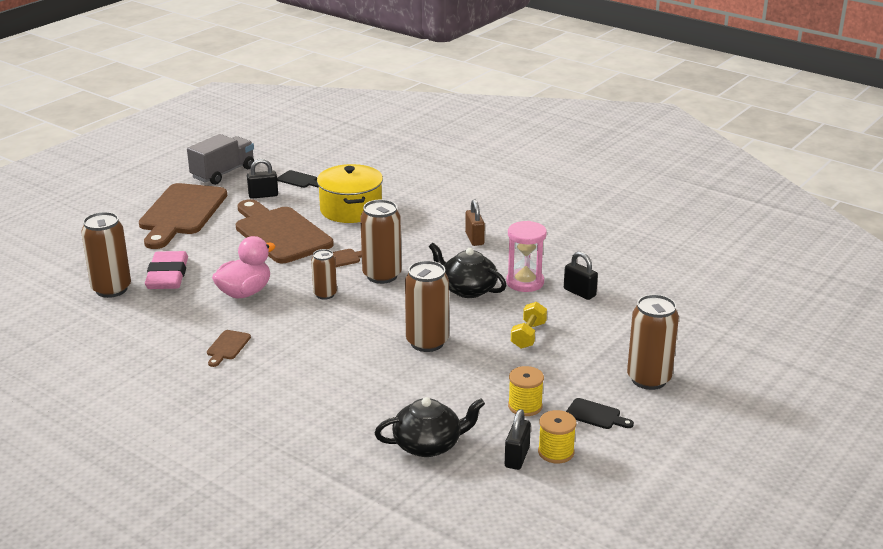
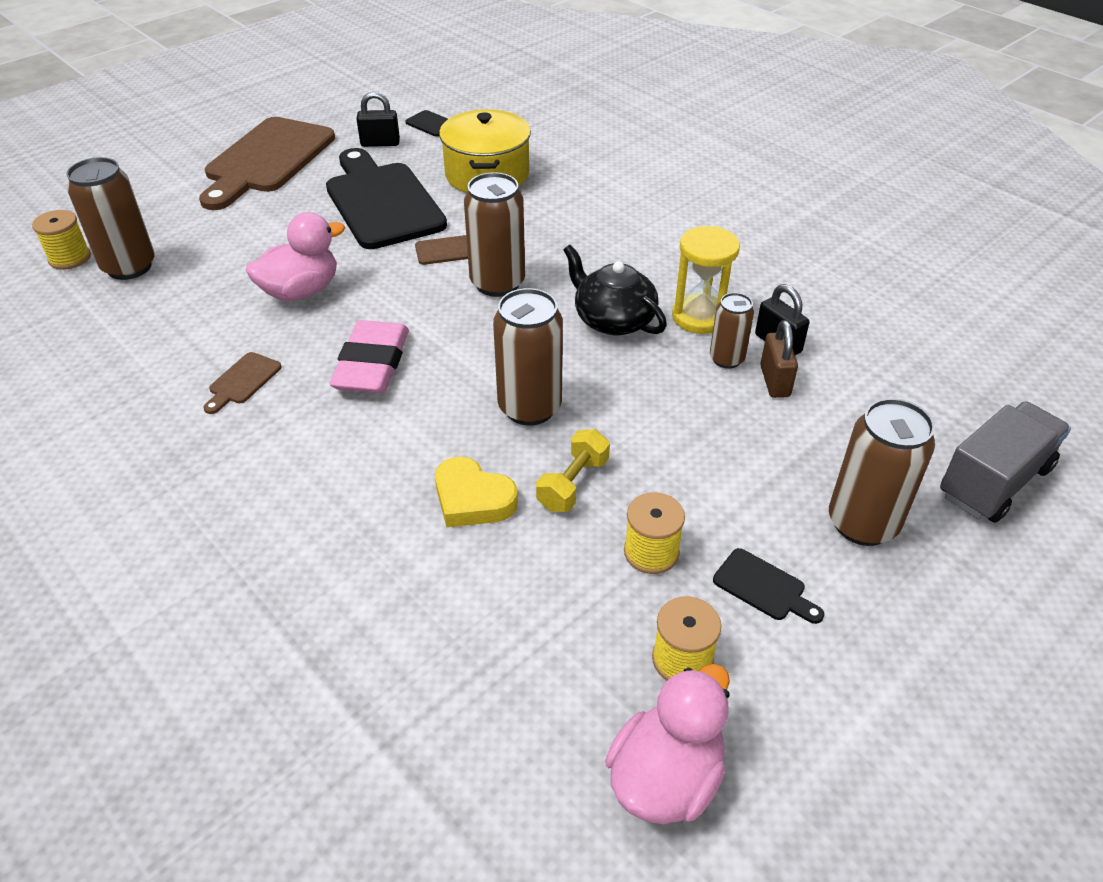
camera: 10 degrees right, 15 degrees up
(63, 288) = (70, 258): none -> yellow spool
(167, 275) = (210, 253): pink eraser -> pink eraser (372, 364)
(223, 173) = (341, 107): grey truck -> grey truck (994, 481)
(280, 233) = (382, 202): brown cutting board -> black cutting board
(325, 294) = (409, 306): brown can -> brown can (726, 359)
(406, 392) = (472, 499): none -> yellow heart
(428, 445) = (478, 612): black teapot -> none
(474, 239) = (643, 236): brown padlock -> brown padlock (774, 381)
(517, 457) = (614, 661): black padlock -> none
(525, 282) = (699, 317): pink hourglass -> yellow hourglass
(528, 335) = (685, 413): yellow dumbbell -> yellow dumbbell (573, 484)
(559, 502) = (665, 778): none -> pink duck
==
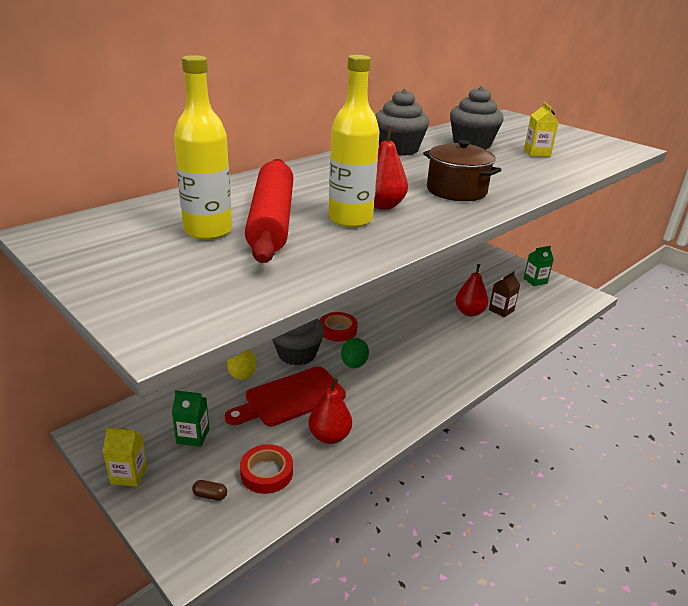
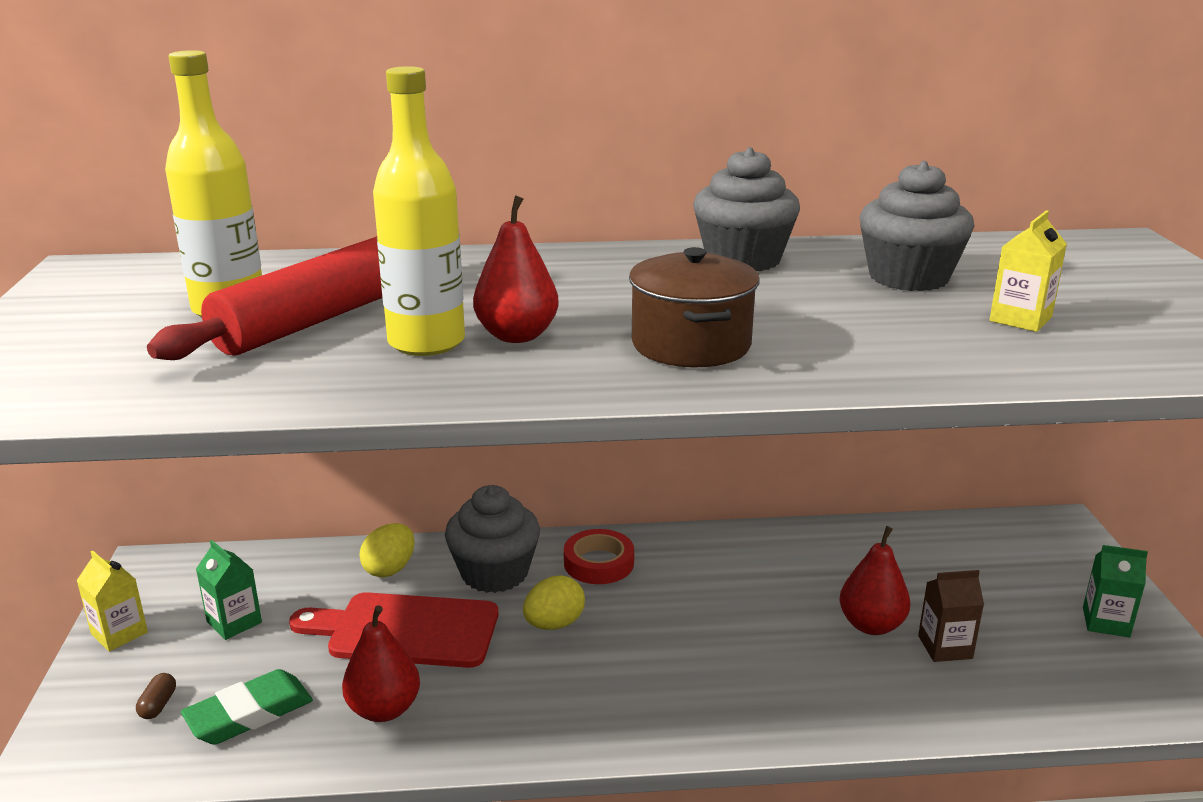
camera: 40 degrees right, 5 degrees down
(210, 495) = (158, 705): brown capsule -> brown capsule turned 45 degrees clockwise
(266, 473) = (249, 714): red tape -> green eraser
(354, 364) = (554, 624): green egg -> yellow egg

### [Required work]
Restate word for word the lines of the data above, starting at the line containing "(325, 294) = (409, 306): brown" and ending at the line containing "(474, 239) = (643, 236): brown", both included, and nothing more.

### [Answer to the exercise]
(325, 294) = (409, 306): brown can -> brown can (726, 359)
(406, 392) = (472, 499): none -> yellow heart
(428, 445) = (478, 612): black teapot -> none
(474, 239) = (643, 236): brown padlock -> brown padlock (774, 381)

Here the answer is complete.